BEGIN Working data

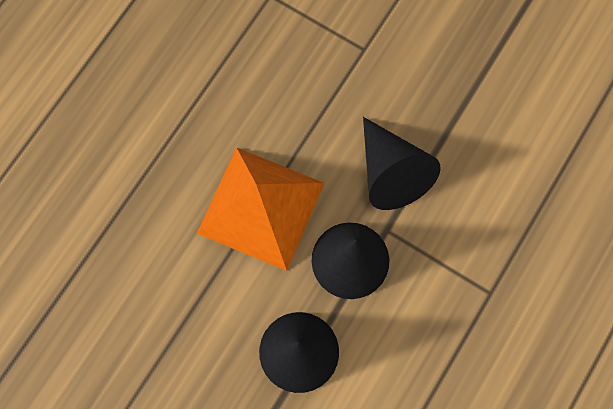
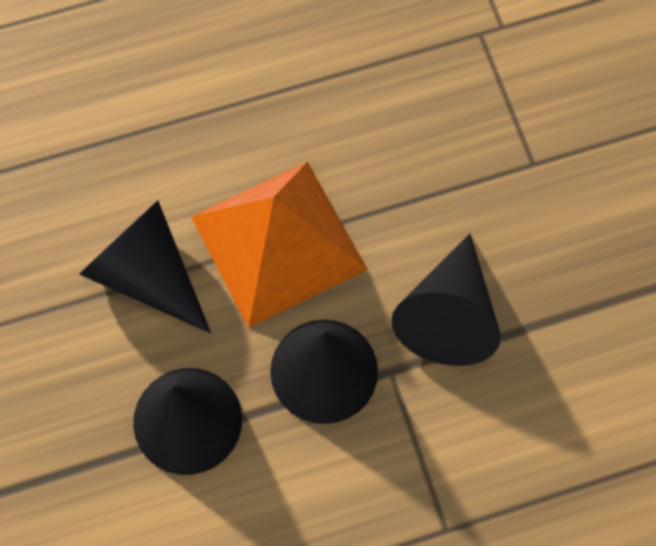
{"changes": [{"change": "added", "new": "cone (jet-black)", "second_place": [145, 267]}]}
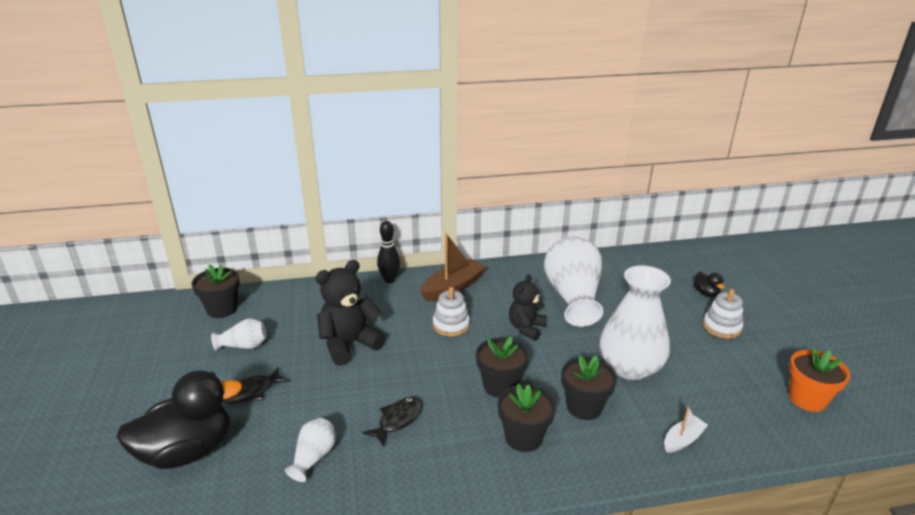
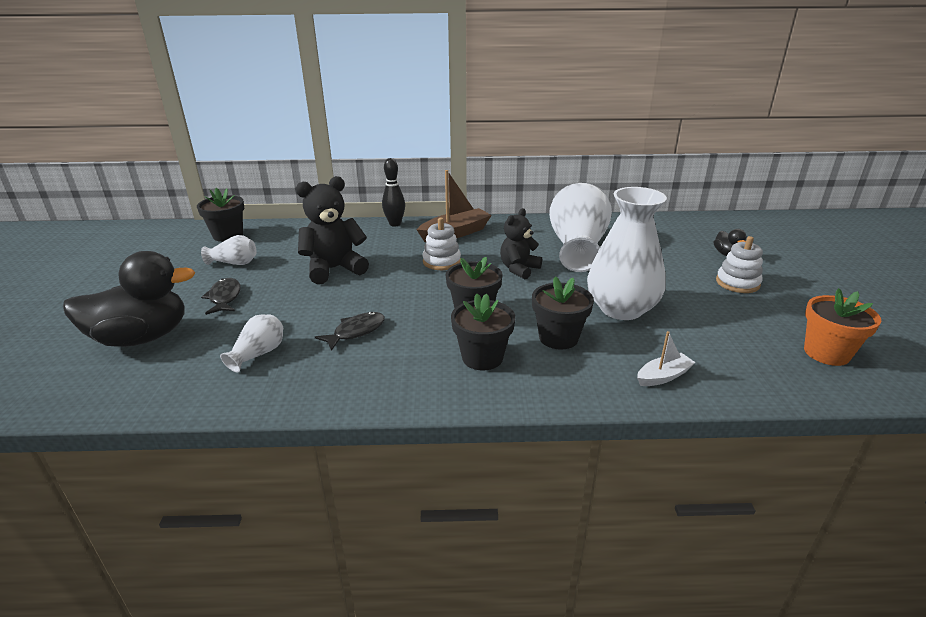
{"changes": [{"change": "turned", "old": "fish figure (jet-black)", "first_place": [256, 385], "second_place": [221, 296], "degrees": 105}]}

END Working data
BEGIN Working data

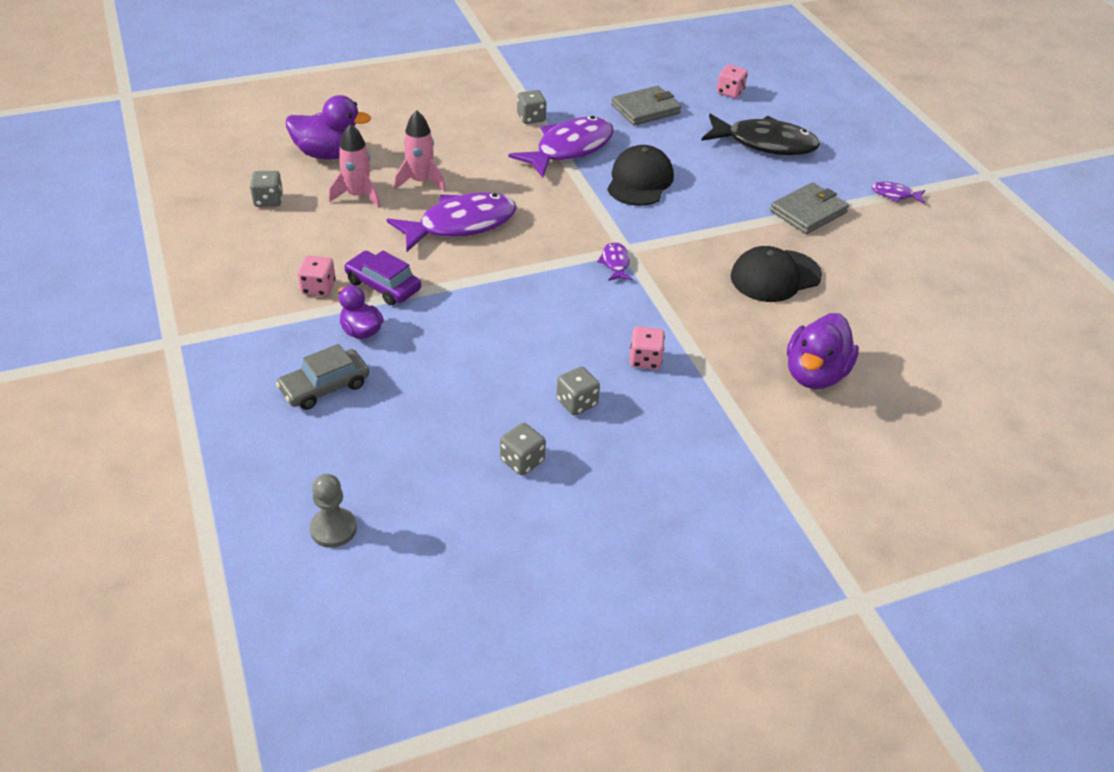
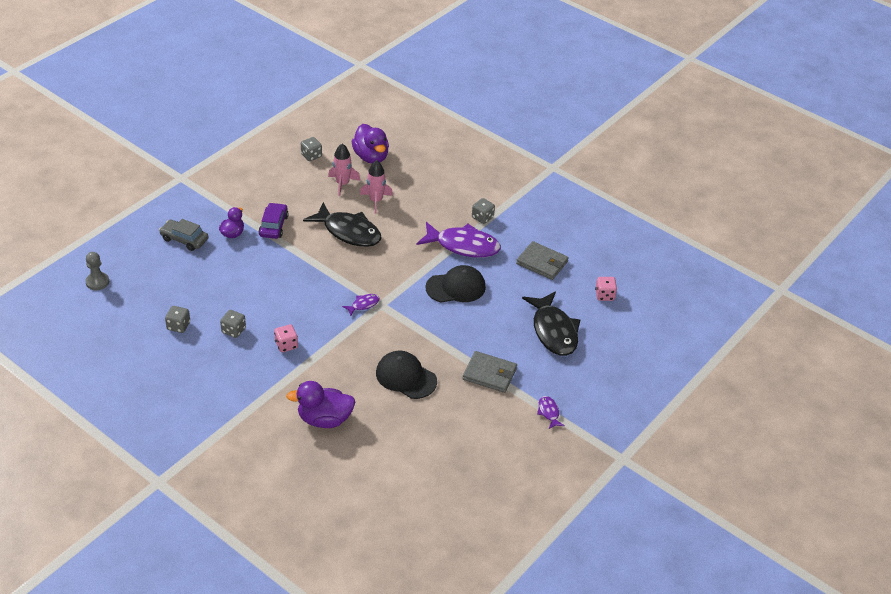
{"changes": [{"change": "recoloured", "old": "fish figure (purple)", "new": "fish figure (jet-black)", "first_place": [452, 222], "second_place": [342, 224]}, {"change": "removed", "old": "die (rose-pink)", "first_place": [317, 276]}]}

END Working data

Directions
Could you report every line of the material that contains the string "fish"?

Expected answer
{"changes": [{"change": "turned", "old": "fish figure (jet-black)", "first_place": [256, 385], "second_place": [221, 296], "degrees": 105}]}
{"changes": [{"change": "recoloured", "old": "fish figure (purple)", "new": "fish figure (jet-black)", "first_place": [452, 222], "second_place": [342, 224]}, {"change": "removed", "old": "die (rose-pink)", "first_place": [317, 276]}]}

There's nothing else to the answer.